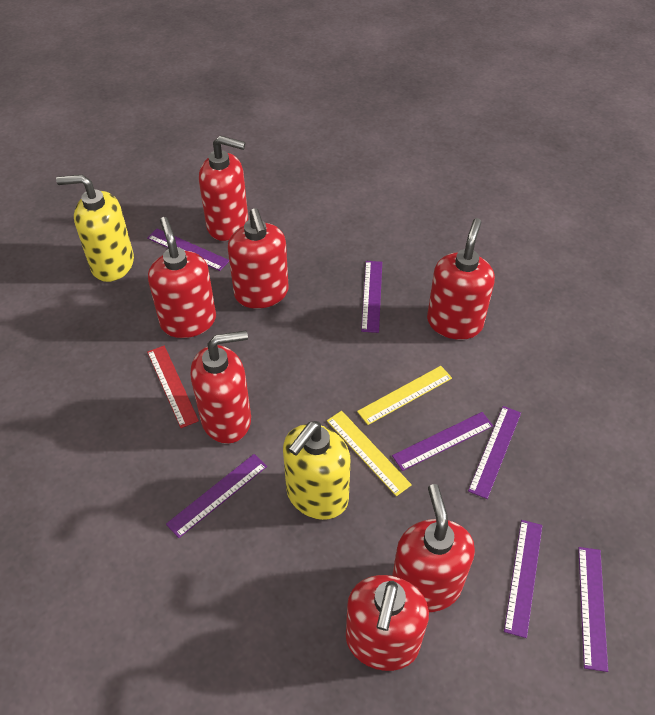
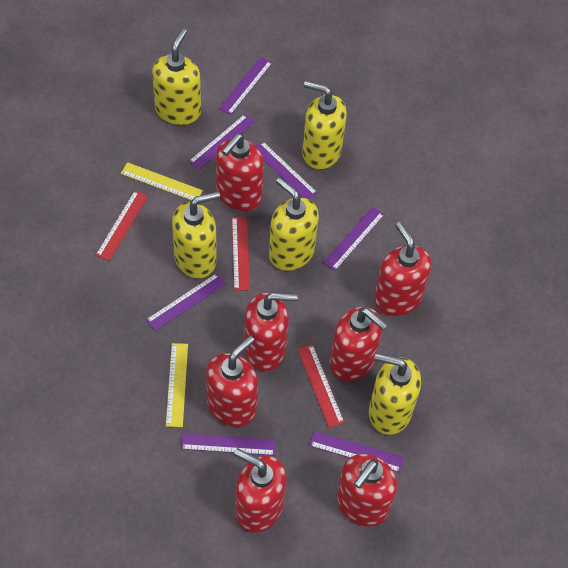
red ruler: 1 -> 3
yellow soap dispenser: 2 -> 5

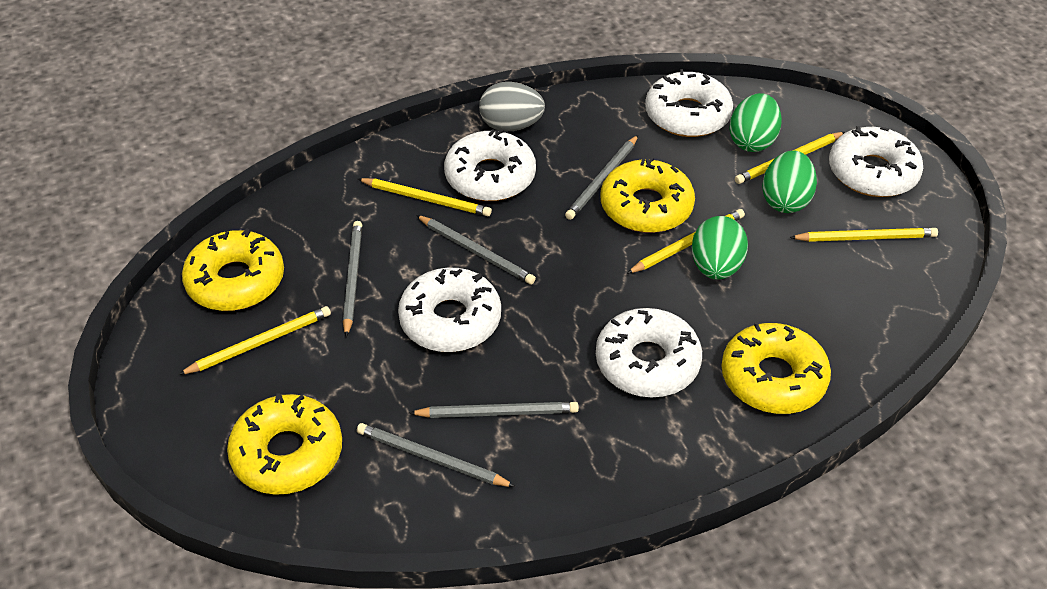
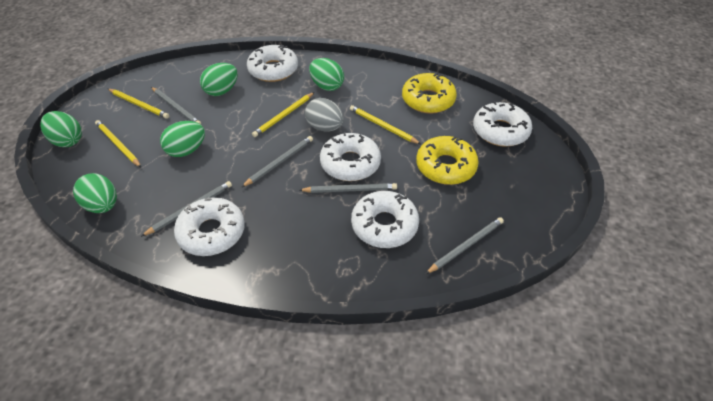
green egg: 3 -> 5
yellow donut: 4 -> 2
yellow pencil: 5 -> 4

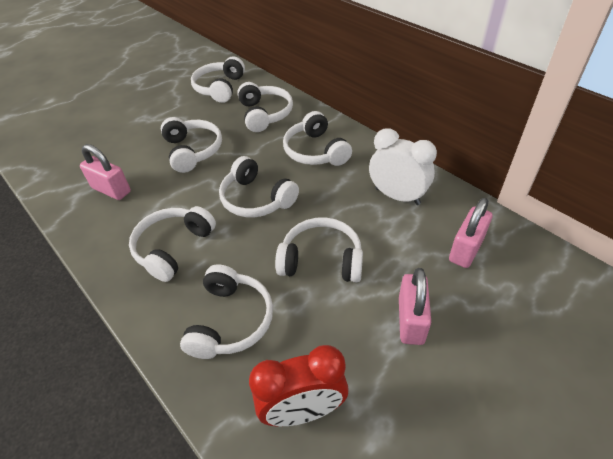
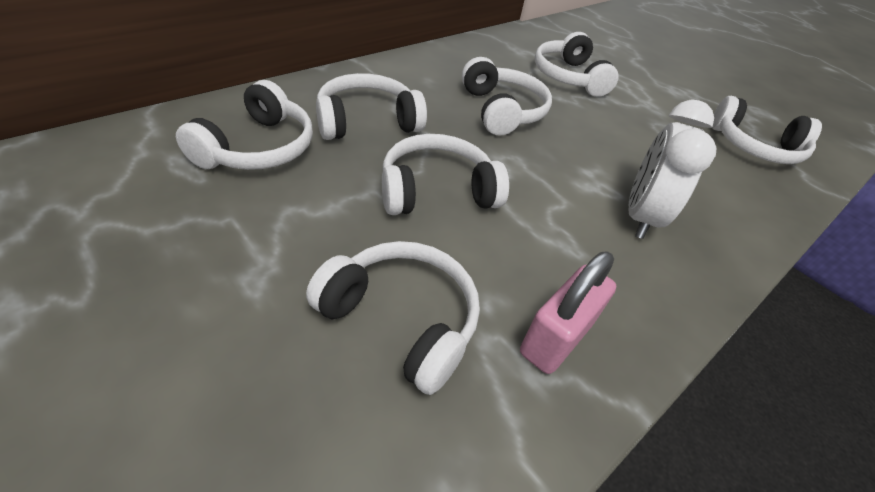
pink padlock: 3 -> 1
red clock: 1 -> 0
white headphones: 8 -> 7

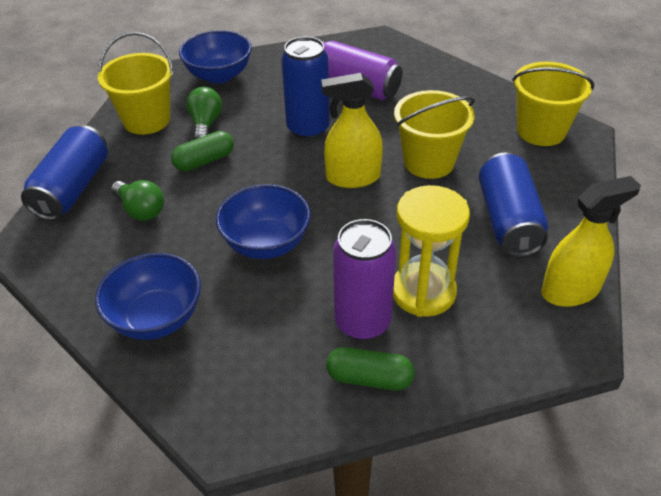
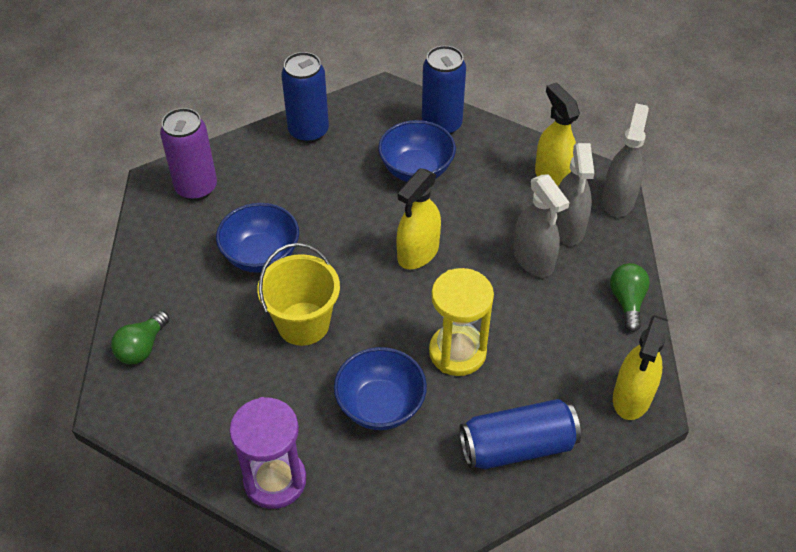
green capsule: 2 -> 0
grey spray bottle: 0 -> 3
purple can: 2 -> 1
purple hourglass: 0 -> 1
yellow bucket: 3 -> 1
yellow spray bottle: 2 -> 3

· · · · ·

[EXERCISE AIM]: All the records need to be repeated exactly, with the images dropped.

[ANSWER BELOW]:
red ruler: 1 -> 3
yellow soap dispenser: 2 -> 5

green egg: 3 -> 5
yellow donut: 4 -> 2
yellow pencil: 5 -> 4

pink padlock: 3 -> 1
red clock: 1 -> 0
white headphones: 8 -> 7

green capsule: 2 -> 0
grey spray bottle: 0 -> 3
purple can: 2 -> 1
purple hourglass: 0 -> 1
yellow bucket: 3 -> 1
yellow spray bottle: 2 -> 3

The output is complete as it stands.